What to produce: Count how many lines of the records contain the string "kern", matching case exactly. Give only the number.

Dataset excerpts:
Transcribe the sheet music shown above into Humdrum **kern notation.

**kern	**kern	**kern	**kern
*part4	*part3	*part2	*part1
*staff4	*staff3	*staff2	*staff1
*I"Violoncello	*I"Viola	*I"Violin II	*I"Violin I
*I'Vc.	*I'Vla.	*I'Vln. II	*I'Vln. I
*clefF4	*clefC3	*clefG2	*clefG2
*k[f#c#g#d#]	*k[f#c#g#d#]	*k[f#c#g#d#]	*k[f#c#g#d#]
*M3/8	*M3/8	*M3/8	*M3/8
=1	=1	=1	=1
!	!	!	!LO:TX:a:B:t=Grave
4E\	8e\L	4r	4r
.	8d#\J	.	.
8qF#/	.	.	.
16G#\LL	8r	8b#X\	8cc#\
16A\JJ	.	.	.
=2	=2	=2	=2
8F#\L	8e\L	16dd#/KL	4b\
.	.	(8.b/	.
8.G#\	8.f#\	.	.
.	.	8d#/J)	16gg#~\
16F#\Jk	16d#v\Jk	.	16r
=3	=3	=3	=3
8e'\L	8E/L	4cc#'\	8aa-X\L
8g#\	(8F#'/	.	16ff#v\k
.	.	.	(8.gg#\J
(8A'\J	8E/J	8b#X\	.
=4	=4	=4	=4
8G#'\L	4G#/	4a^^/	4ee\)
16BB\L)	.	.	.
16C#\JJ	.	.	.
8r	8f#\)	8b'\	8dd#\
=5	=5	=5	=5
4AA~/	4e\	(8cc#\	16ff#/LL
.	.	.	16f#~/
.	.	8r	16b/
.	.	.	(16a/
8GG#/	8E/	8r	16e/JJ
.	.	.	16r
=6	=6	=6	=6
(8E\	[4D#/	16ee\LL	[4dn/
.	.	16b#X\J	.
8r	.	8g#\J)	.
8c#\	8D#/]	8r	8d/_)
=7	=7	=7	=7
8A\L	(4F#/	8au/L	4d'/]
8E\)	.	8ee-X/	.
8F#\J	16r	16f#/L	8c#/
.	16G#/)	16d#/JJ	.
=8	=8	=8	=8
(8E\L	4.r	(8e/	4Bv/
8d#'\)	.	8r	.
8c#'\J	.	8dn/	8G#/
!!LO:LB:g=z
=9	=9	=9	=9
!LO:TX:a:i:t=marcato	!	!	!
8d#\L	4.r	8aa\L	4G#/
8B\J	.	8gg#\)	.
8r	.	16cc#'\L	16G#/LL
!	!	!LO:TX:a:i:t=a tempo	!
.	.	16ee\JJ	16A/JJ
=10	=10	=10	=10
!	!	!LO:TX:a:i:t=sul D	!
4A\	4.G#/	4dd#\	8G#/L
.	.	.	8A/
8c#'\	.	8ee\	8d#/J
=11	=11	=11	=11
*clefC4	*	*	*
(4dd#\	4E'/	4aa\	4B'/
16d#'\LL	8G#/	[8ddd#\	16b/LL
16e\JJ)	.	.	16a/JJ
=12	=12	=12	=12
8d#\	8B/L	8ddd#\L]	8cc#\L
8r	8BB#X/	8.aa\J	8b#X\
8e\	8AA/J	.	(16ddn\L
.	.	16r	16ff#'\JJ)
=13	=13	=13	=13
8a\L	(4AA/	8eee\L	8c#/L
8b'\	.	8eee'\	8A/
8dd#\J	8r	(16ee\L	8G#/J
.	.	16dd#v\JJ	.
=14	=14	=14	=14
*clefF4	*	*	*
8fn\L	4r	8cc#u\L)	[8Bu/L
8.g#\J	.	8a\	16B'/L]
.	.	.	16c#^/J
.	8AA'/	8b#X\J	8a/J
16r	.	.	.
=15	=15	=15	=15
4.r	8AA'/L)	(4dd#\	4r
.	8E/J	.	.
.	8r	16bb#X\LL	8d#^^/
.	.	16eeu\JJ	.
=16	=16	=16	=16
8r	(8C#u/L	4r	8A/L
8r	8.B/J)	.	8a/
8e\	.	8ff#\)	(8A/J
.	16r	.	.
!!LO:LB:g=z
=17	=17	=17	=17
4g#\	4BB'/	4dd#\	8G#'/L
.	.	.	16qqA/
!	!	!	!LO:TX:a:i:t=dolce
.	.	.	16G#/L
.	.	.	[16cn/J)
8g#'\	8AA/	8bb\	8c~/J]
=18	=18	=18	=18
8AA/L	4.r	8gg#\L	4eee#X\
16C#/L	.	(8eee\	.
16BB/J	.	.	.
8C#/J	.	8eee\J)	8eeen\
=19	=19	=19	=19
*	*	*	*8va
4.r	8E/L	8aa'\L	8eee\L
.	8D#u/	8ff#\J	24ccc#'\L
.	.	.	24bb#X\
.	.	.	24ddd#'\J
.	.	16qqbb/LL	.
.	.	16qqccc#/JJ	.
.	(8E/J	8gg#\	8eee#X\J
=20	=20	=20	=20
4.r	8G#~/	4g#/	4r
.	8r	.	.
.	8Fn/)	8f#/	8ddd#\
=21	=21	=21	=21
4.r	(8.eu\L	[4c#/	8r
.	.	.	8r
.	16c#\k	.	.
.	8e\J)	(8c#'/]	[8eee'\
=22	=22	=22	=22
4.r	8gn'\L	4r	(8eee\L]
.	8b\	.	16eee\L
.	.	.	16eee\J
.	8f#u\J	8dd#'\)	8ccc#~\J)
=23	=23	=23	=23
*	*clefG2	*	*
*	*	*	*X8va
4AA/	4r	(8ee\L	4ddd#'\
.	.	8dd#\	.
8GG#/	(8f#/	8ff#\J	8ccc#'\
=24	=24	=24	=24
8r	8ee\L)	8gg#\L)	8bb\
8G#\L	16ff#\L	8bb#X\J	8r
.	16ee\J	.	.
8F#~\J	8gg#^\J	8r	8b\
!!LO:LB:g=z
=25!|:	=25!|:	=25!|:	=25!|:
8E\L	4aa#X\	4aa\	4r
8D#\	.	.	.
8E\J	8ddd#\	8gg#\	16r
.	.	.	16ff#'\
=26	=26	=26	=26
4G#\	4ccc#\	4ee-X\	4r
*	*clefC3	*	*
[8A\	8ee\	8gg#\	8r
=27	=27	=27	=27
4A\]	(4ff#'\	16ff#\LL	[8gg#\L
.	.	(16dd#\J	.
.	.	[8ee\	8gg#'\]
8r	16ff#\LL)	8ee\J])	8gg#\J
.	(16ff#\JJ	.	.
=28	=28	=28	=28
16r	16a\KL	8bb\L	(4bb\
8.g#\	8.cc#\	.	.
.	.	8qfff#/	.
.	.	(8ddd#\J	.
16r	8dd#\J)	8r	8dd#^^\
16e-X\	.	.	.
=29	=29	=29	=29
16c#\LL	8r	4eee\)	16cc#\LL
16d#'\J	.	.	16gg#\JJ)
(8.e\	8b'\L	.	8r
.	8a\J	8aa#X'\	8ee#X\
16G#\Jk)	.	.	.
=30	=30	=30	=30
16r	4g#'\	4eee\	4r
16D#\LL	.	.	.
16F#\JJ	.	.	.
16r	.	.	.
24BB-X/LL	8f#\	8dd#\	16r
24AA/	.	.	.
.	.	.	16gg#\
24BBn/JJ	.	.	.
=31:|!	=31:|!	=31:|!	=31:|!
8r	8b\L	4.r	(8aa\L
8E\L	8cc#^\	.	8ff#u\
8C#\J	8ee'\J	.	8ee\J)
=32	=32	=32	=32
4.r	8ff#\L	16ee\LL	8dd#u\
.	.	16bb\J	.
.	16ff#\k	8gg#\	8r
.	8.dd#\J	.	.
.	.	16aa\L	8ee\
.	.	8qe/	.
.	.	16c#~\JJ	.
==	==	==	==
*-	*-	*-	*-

Result of this task: 2